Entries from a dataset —
•••

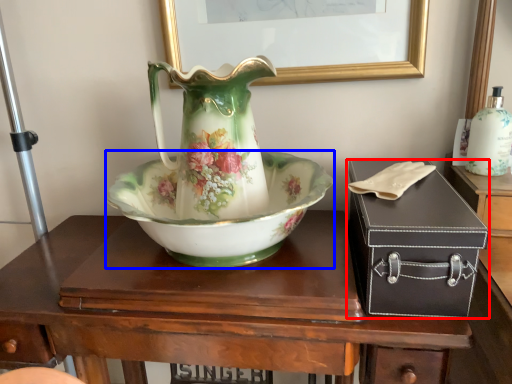
Question: Which object is further to the camera taking this photo, box (highlighted by a red box) or bowl (highlighted by a blue box)?

Choices:
 (A) box
 (B) bowl

Answer: (B)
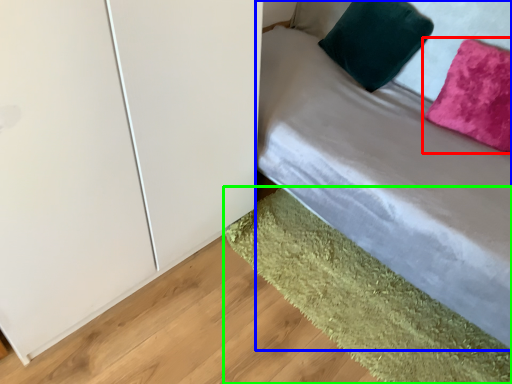
Question: Which is nearer to the pillow (highlighted by a red box)? bed (highlighted by a blue box) or mat (highlighted by a green box).

Choices:
 (A) bed
 (B) mat

Answer: (A)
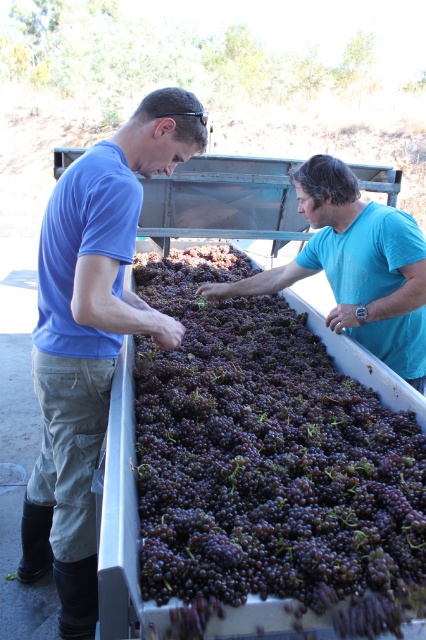
Question: Is the position of purple matte grapes at center less distant than that of blue cotton shirt at center?

Choices:
 (A) yes
 (B) no

Answer: (A)

Question: Estimate the real-world distances between objects in this image. Which object is closer to the blue cotton shirt at center?

Choices:
 (A) blue cotton shirt at left
 (B) purple matte grapes at center

Answer: (B)

Question: Based on their relative distances, which object is farther from the blue cotton shirt at center?

Choices:
 (A) blue cotton shirt at left
 (B) purple matte grapes at center

Answer: (A)

Question: Does blue cotton shirt at left have a lesser width compared to blue cotton shirt at center?

Choices:
 (A) no
 (B) yes

Answer: (B)

Question: Is purple matte grapes at center positioned before blue cotton shirt at left?

Choices:
 (A) no
 (B) yes

Answer: (B)

Question: Which point is farther from the camera taking this photo?

Choices:
 (A) (77, 195)
 (B) (259, 582)
 (C) (328, 266)

Answer: (C)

•••

Change every "blue cotton shirt" in the rows above to "green wool sweater", keeping everything else the same. Omit the pictures from your answer.

Question: Which object is further to the camera taking this photo, box (highlighted by a red box) or bowl (highlighted by a blue box)?

Choices:
 (A) box
 (B) bowl

Answer: (B)
Question: Which is nearer to the pillow (highlighted by a red box)? bed (highlighted by a blue box) or mat (highlighted by a green box).

Choices:
 (A) bed
 (B) mat

Answer: (A)
Question: Is the position of purple matte grapes at center less distant than that of green wool sweater at center?

Choices:
 (A) yes
 (B) no

Answer: (A)

Question: Estimate the real-world distances between objects in this image. Which object is closer to the green wool sweater at center?

Choices:
 (A) green wool sweater at left
 (B) purple matte grapes at center

Answer: (B)

Question: Based on their relative distances, which object is farther from the green wool sweater at center?

Choices:
 (A) green wool sweater at left
 (B) purple matte grapes at center

Answer: (A)

Question: Does green wool sweater at left have a lesser width compared to green wool sweater at center?

Choices:
 (A) no
 (B) yes

Answer: (B)

Question: Is purple matte grapes at center positioned before green wool sweater at left?

Choices:
 (A) no
 (B) yes

Answer: (B)

Question: Which point is farther from the camera taking this photo?

Choices:
 (A) (77, 195)
 (B) (259, 582)
 (C) (328, 266)

Answer: (C)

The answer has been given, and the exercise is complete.